=== Extracted information ===
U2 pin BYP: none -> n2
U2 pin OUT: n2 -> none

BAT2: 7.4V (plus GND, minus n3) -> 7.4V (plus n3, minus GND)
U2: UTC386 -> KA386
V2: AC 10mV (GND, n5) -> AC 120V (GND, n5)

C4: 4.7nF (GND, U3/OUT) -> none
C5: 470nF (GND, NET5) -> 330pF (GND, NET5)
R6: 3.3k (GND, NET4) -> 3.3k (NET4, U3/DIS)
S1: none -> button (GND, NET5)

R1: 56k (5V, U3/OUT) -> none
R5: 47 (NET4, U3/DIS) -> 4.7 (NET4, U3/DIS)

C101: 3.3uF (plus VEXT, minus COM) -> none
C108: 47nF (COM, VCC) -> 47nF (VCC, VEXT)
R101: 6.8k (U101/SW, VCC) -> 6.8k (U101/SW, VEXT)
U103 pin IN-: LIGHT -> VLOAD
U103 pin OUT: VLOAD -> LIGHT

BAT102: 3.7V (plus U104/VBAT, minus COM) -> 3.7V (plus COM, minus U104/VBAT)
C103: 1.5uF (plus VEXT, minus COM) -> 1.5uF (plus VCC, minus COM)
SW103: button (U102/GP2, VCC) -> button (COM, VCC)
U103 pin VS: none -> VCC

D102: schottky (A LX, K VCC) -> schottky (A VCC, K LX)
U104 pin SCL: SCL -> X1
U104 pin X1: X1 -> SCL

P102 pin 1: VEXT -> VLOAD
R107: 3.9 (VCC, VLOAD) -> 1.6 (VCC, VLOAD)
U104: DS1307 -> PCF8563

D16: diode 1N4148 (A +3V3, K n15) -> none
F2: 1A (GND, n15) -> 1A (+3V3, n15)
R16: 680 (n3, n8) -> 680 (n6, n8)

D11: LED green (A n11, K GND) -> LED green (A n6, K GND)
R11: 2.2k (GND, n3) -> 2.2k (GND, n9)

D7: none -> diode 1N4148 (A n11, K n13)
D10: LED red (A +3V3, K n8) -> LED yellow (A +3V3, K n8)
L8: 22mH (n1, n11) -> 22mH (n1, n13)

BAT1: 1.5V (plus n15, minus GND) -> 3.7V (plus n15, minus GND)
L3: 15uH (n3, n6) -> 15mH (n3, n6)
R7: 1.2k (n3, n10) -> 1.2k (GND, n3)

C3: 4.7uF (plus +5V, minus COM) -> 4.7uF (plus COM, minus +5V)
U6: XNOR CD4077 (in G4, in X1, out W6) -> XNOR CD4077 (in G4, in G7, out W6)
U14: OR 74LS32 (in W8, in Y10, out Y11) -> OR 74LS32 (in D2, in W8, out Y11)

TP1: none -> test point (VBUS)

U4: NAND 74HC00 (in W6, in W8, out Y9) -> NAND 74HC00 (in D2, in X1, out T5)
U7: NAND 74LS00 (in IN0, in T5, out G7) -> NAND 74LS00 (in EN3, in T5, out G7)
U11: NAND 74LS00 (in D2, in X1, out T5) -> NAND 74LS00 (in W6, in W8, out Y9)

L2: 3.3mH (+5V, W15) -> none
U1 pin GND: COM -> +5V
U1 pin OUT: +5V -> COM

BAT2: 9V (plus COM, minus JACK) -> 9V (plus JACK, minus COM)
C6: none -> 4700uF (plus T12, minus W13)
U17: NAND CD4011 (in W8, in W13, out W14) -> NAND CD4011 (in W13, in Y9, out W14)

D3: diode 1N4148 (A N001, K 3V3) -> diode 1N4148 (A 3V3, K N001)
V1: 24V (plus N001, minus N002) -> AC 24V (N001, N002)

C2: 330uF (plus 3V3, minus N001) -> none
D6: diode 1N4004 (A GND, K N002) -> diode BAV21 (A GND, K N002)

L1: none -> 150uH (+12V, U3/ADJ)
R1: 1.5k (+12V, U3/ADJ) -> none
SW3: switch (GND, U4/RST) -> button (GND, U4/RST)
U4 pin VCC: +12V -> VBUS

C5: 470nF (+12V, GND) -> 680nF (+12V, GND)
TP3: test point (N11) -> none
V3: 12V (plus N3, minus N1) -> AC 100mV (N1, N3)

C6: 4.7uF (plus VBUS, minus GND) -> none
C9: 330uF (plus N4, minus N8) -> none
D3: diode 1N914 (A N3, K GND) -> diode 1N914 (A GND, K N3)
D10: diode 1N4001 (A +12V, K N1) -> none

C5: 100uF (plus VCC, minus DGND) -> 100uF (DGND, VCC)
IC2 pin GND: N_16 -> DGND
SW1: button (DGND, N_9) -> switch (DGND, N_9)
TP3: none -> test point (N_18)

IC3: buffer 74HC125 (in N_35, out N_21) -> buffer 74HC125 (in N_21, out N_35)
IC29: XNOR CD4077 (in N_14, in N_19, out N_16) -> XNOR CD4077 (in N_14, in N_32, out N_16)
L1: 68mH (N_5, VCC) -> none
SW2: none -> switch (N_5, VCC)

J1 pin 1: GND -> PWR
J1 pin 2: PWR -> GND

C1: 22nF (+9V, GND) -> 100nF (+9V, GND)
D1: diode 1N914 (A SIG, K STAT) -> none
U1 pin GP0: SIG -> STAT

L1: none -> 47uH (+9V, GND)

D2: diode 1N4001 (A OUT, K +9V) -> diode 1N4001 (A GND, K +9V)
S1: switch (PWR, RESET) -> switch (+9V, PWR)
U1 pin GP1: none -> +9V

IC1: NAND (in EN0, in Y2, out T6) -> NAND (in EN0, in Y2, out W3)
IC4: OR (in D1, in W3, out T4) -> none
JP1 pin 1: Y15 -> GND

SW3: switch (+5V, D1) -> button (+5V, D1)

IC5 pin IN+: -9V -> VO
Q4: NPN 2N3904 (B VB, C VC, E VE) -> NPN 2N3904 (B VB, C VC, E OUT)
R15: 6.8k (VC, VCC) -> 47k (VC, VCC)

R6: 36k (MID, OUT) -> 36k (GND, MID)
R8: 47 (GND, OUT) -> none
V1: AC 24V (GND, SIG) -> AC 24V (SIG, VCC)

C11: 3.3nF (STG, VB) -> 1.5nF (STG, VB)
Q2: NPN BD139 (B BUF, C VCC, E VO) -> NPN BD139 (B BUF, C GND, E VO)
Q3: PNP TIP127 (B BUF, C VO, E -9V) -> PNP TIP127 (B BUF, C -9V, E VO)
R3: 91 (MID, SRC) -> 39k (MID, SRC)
===
The task:
Repeat, word for word, the lines from the start of the records to the line that contains "R7: 1.2k (n3, n10) -> 1.2k (GND, n3)", both of them included, and no others.

Task response:
U2 pin BYP: none -> n2
U2 pin OUT: n2 -> none

BAT2: 7.4V (plus GND, minus n3) -> 7.4V (plus n3, minus GND)
U2: UTC386 -> KA386
V2: AC 10mV (GND, n5) -> AC 120V (GND, n5)

C4: 4.7nF (GND, U3/OUT) -> none
C5: 470nF (GND, NET5) -> 330pF (GND, NET5)
R6: 3.3k (GND, NET4) -> 3.3k (NET4, U3/DIS)
S1: none -> button (GND, NET5)

R1: 56k (5V, U3/OUT) -> none
R5: 47 (NET4, U3/DIS) -> 4.7 (NET4, U3/DIS)

C101: 3.3uF (plus VEXT, minus COM) -> none
C108: 47nF (COM, VCC) -> 47nF (VCC, VEXT)
R101: 6.8k (U101/SW, VCC) -> 6.8k (U101/SW, VEXT)
U103 pin IN-: LIGHT -> VLOAD
U103 pin OUT: VLOAD -> LIGHT

BAT102: 3.7V (plus U104/VBAT, minus COM) -> 3.7V (plus COM, minus U104/VBAT)
C103: 1.5uF (plus VEXT, minus COM) -> 1.5uF (plus VCC, minus COM)
SW103: button (U102/GP2, VCC) -> button (COM, VCC)
U103 pin VS: none -> VCC

D102: schottky (A LX, K VCC) -> schottky (A VCC, K LX)
U104 pin SCL: SCL -> X1
U104 pin X1: X1 -> SCL

P102 pin 1: VEXT -> VLOAD
R107: 3.9 (VCC, VLOAD) -> 1.6 (VCC, VLOAD)
U104: DS1307 -> PCF8563

D16: diode 1N4148 (A +3V3, K n15) -> none
F2: 1A (GND, n15) -> 1A (+3V3, n15)
R16: 680 (n3, n8) -> 680 (n6, n8)

D11: LED green (A n11, K GND) -> LED green (A n6, K GND)
R11: 2.2k (GND, n3) -> 2.2k (GND, n9)

D7: none -> diode 1N4148 (A n11, K n13)
D10: LED red (A +3V3, K n8) -> LED yellow (A +3V3, K n8)
L8: 22mH (n1, n11) -> 22mH (n1, n13)

BAT1: 1.5V (plus n15, minus GND) -> 3.7V (plus n15, minus GND)
L3: 15uH (n3, n6) -> 15mH (n3, n6)
R7: 1.2k (n3, n10) -> 1.2k (GND, n3)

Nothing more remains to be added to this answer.